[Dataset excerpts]
· · · · ·

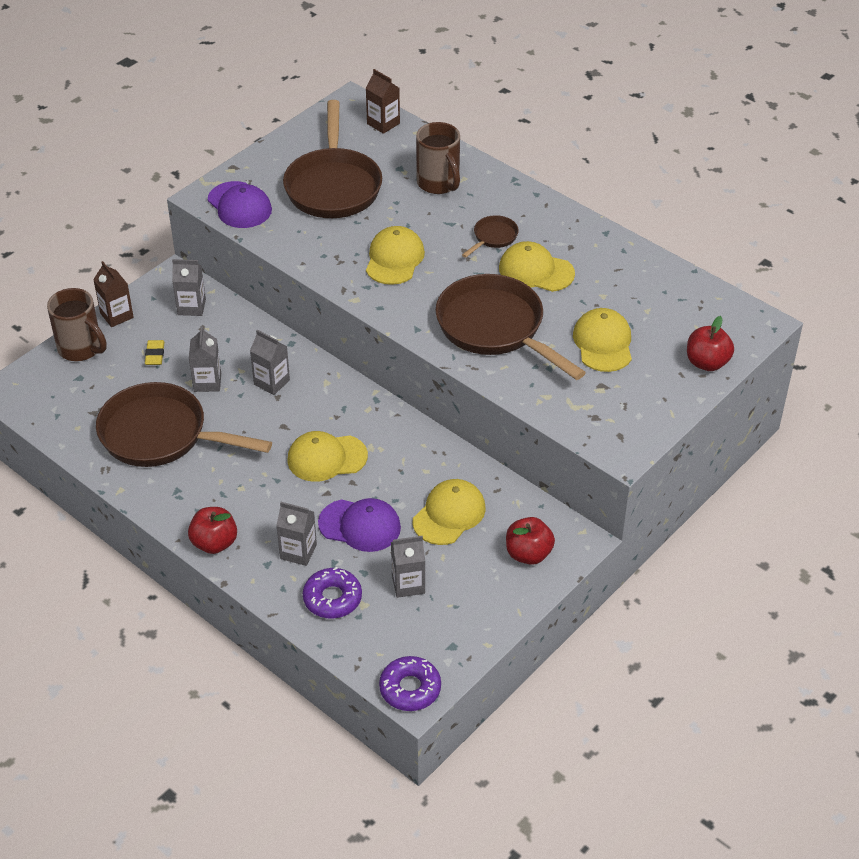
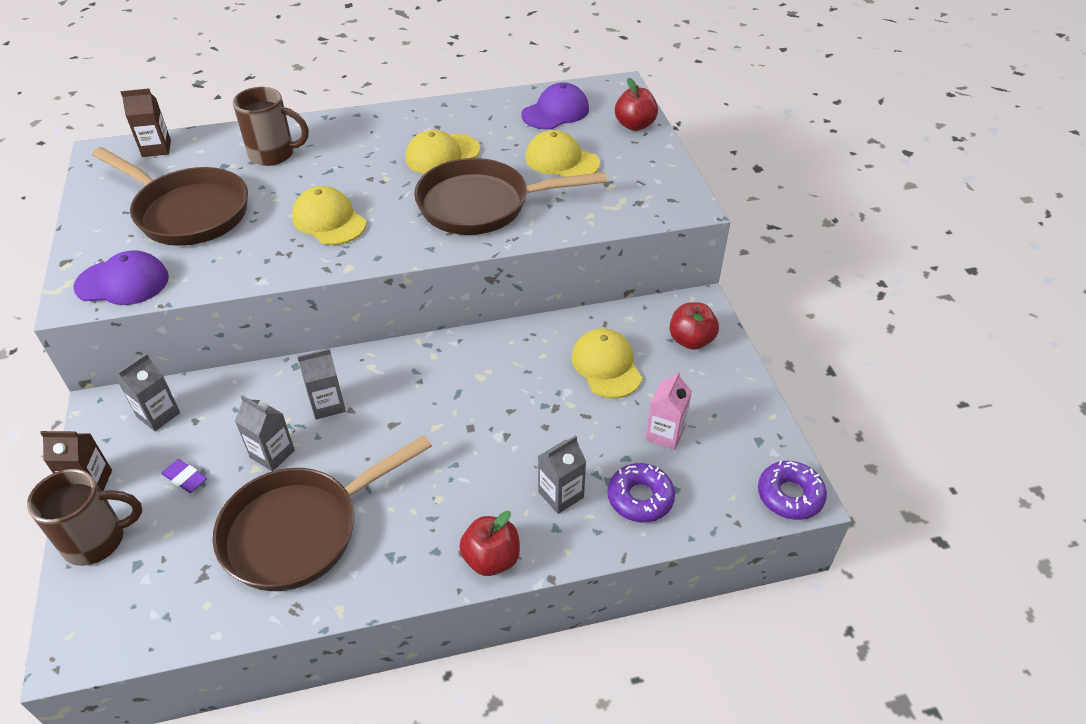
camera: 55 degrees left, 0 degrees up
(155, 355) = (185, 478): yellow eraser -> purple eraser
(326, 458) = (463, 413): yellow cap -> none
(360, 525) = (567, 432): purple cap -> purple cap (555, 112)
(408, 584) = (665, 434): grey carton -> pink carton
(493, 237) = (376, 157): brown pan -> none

· · · · ·

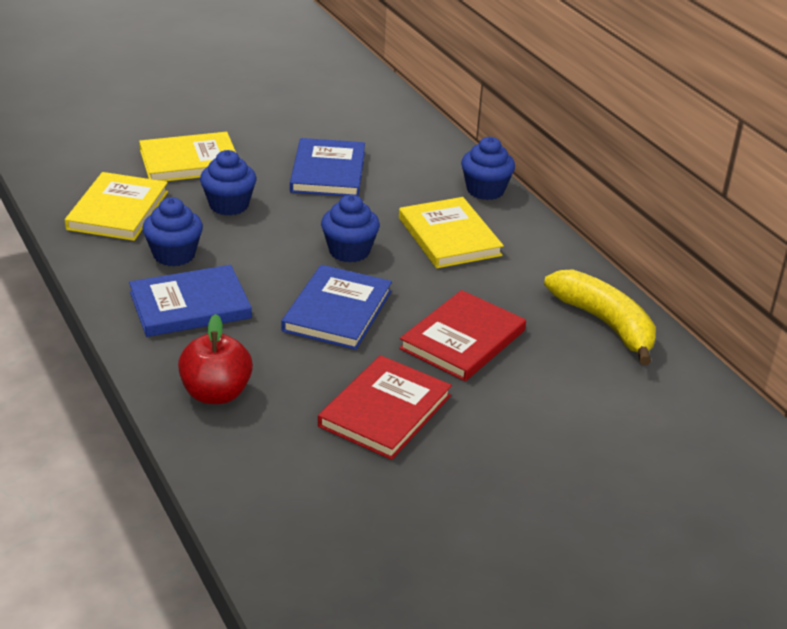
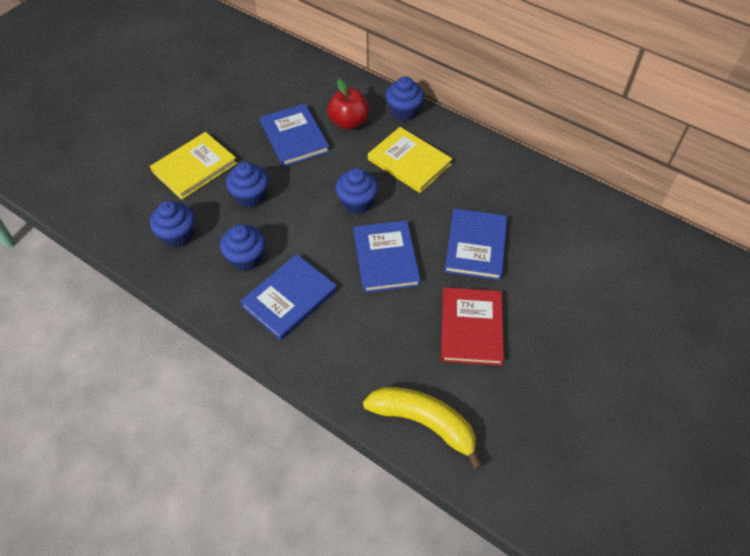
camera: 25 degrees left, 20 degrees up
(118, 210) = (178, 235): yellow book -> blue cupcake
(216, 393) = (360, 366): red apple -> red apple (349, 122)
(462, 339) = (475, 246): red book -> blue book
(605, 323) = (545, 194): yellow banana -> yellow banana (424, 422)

· · · · ·

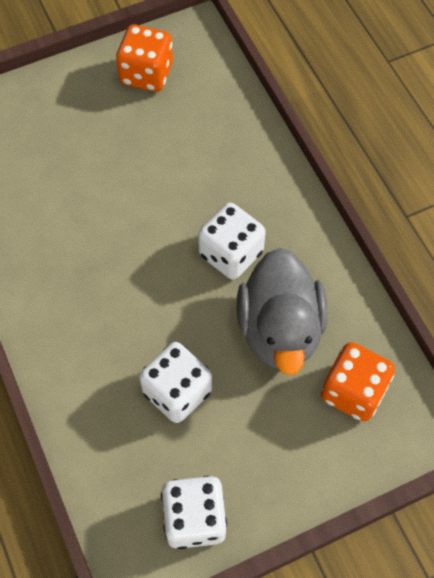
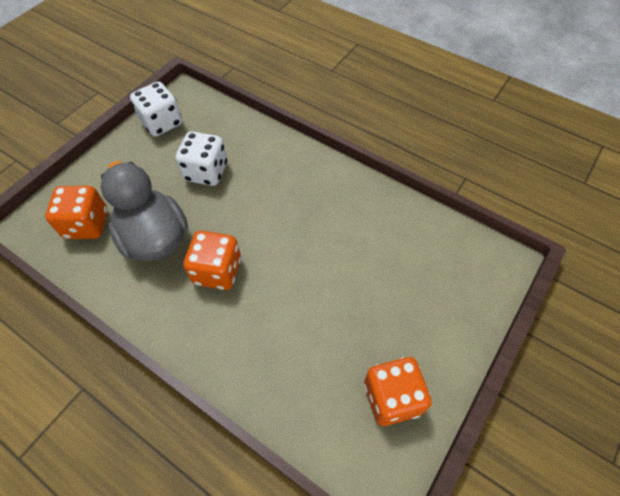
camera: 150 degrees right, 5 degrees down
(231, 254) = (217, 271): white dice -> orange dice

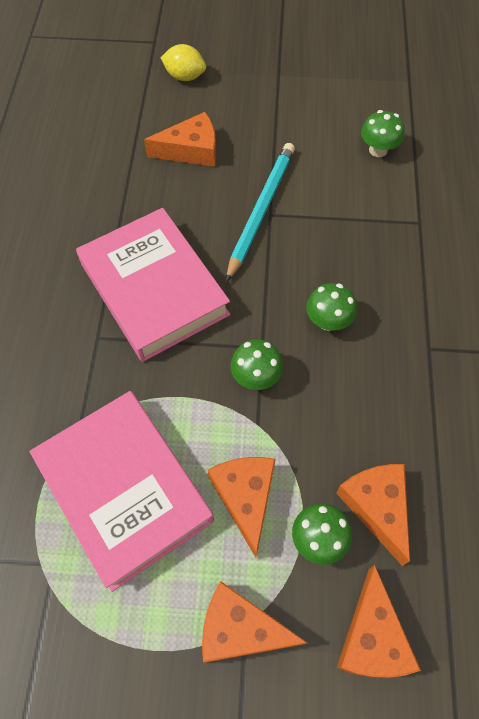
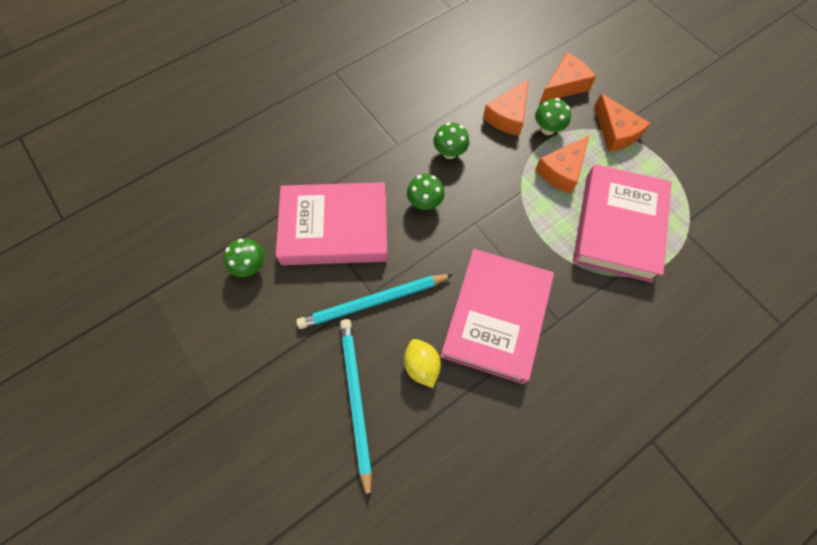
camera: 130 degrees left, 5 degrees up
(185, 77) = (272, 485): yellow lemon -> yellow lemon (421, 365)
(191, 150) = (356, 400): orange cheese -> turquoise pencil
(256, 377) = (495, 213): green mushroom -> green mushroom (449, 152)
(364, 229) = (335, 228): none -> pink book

· · · · ·

= Required work =
Find the word "camera" in the data and copy out each line where it turns up.

= Your solution =
camera: 55 degrees left, 0 degrees up
camera: 25 degrees left, 20 degrees up
camera: 150 degrees right, 5 degrees down
camera: 130 degrees left, 5 degrees up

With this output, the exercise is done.